*** Task data Section Begins ***
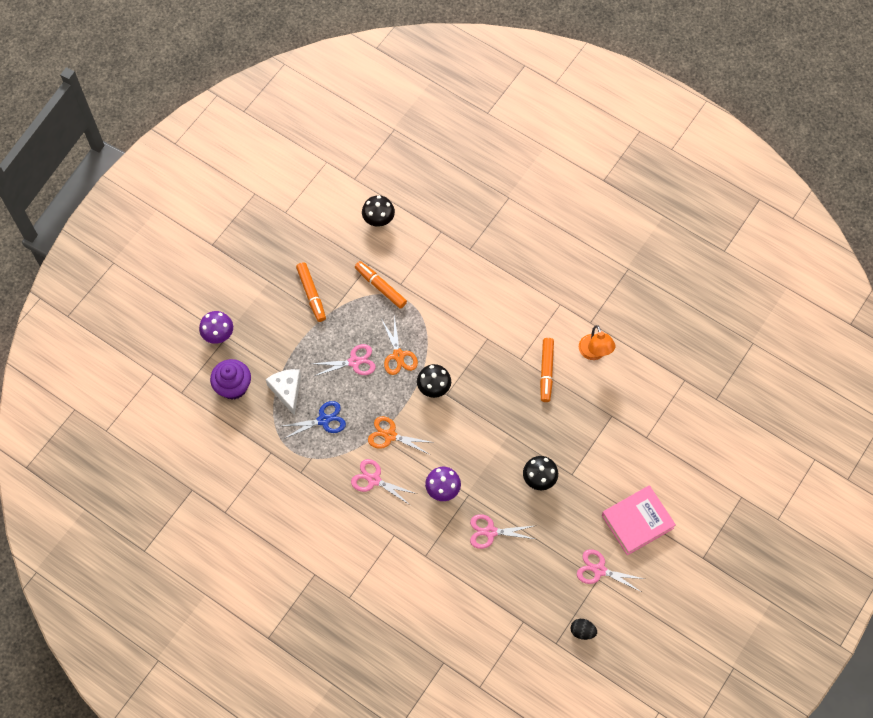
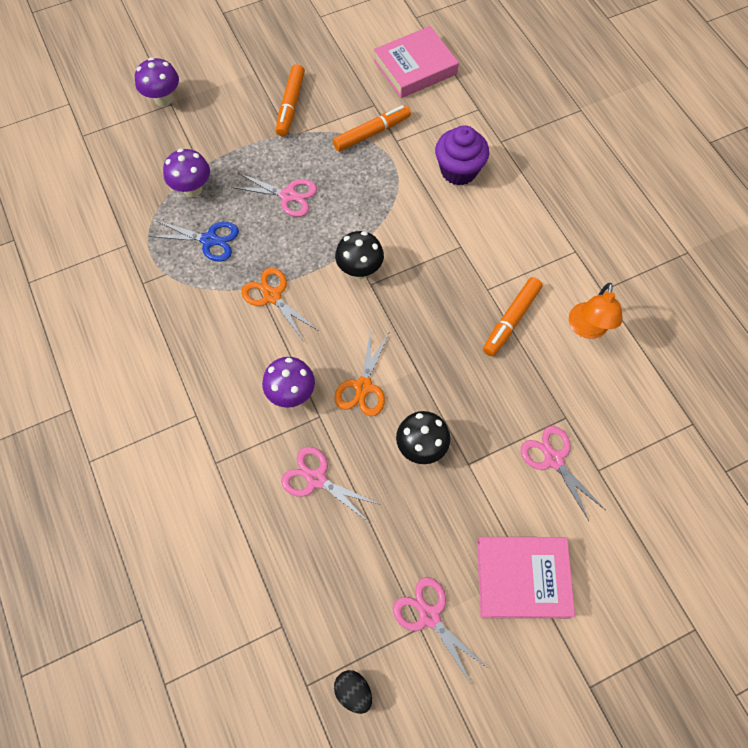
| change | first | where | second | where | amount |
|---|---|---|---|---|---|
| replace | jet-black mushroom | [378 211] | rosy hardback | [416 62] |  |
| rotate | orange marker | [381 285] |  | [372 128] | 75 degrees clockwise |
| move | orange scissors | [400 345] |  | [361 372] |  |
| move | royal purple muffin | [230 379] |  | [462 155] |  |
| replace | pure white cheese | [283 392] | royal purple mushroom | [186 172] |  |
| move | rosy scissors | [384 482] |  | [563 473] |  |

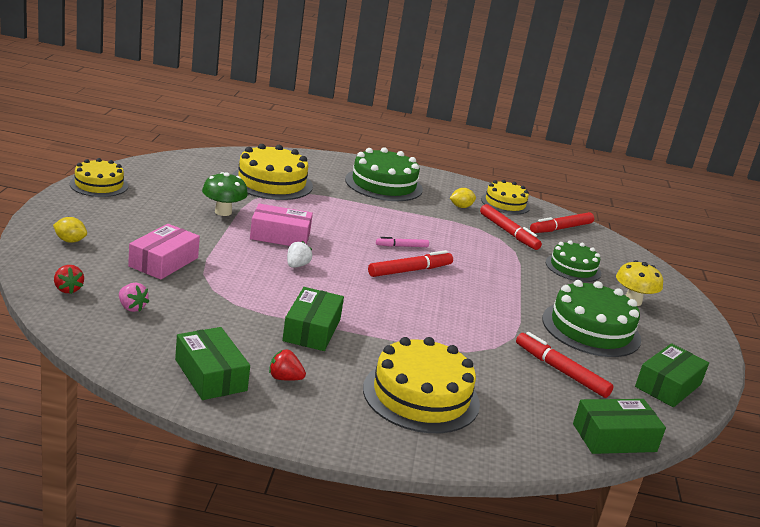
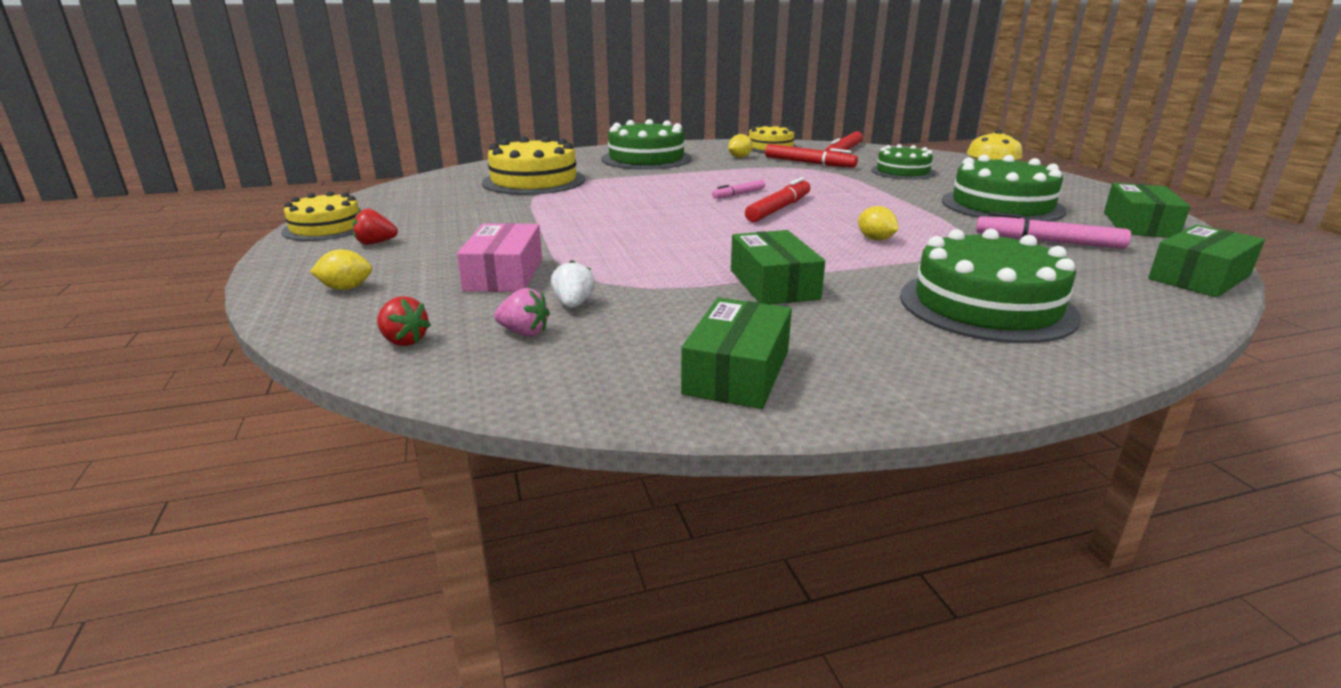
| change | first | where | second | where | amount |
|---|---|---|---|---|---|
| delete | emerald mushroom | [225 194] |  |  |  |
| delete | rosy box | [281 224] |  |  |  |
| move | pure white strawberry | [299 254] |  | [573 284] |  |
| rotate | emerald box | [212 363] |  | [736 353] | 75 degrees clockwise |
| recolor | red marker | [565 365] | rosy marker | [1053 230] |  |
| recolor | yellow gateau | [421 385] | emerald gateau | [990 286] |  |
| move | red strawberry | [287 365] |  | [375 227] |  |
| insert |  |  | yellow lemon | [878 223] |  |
*** Task data Section Ends ***
§ Your objective
All lines from the one containing "replace | pure" to the end of the entries should appear in the output exactly as written, with no pictures.

§ Task solution
| replace | pure white cheese | [283 392] | royal purple mushroom | [186 172] |  |
| move | rosy scissors | [384 482] |  | [563 473] |  |

| change | first | where | second | where | amount |
|---|---|---|---|---|---|
| delete | emerald mushroom | [225 194] |  |  |  |
| delete | rosy box | [281 224] |  |  |  |
| move | pure white strawberry | [299 254] |  | [573 284] |  |
| rotate | emerald box | [212 363] |  | [736 353] | 75 degrees clockwise |
| recolor | red marker | [565 365] | rosy marker | [1053 230] |  |
| recolor | yellow gateau | [421 385] | emerald gateau | [990 286] |  |
| move | red strawberry | [287 365] |  | [375 227] |  |
| insert |  |  | yellow lemon | [878 223] |  |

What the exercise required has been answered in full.